━━ INPUT FOR THIS TASK ━━
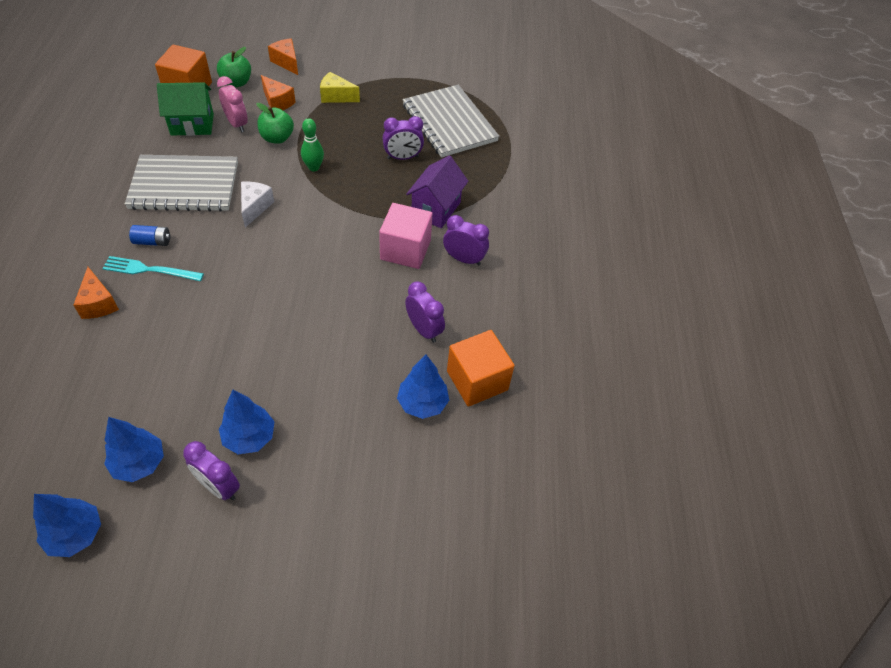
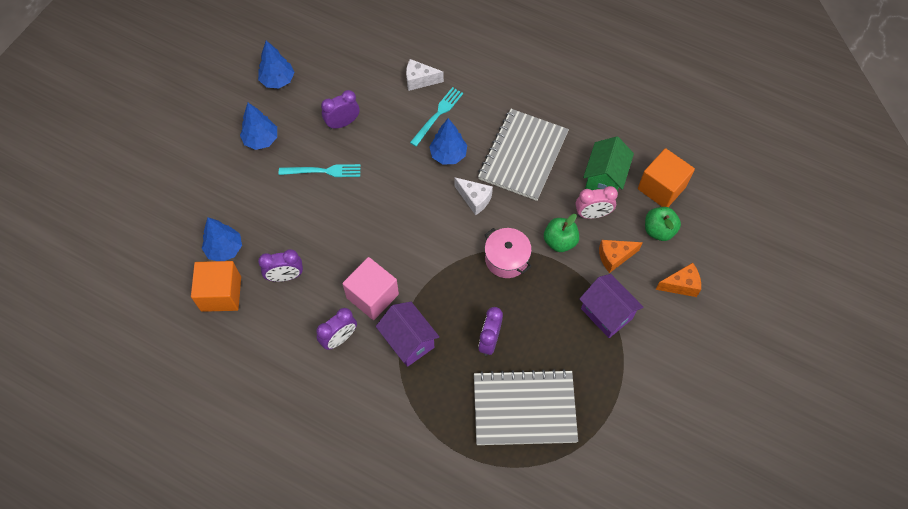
camera: 120 degrees right, 10 degrees up
(75, 534) = (250, 44): blue tree -> blue tree (448, 155)
(98, 303) = (419, 80): orange cheese -> white cheese
(152, 242) = (466, 122): blue battery -> none
(219, 486) = (237, 116): purple clock -> purple clock (342, 123)
(272, 350) = (323, 171): none -> turquoise fork
(314, 167) = (506, 259): green bowling pin -> pink pot
(336, 96) = (606, 313): yellow cheese -> purple house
━━━
**WHAT YOU HAVE TO DO:**
In the records above, return precisely the line containing "(272, 350) = (323, 171): none" and each line that comes after it, up to the final one.

**RESPONSE TO THIS EXERCISE:**
(272, 350) = (323, 171): none -> turquoise fork
(314, 167) = (506, 259): green bowling pin -> pink pot
(336, 96) = (606, 313): yellow cheese -> purple house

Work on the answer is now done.